* _EXERCISE DIRECTIONS_: Examine the entries below, count the lines holding the string "tepesivak", and respond with the number only.

::::

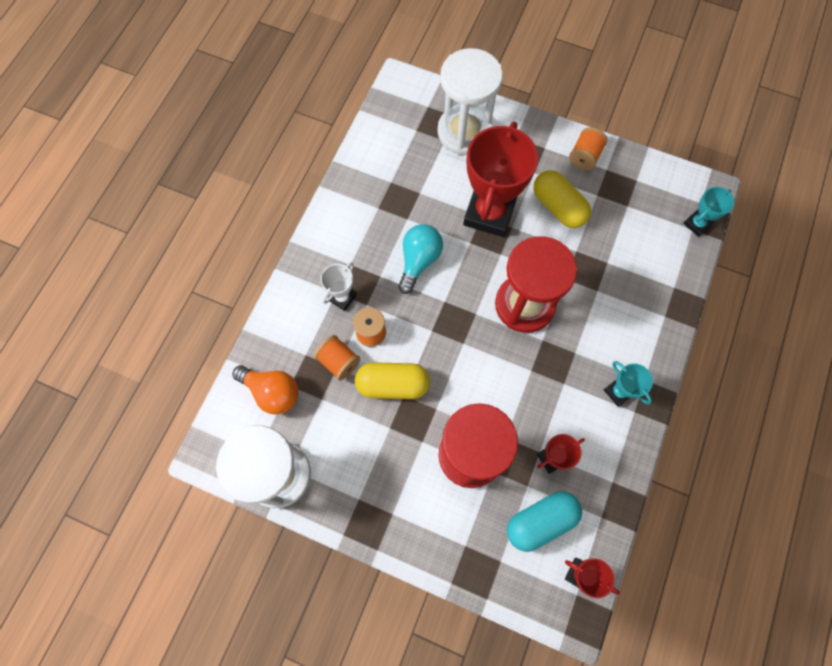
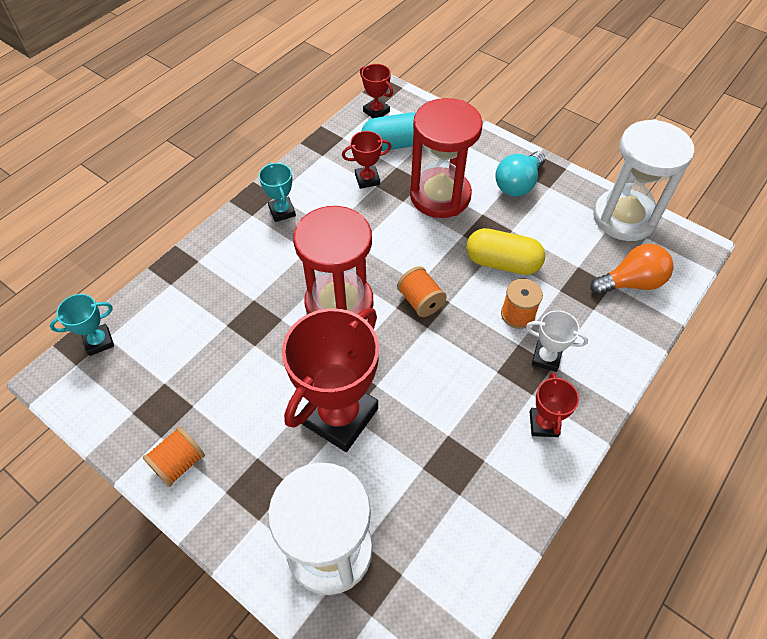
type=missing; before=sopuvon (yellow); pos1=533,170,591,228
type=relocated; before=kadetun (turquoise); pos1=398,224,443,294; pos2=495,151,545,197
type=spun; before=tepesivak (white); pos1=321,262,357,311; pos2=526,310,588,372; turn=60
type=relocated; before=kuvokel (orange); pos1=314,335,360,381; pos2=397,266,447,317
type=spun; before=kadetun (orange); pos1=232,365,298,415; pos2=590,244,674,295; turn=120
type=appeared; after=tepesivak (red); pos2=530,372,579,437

::::

* _OUTPUT OF THE TASK_: 2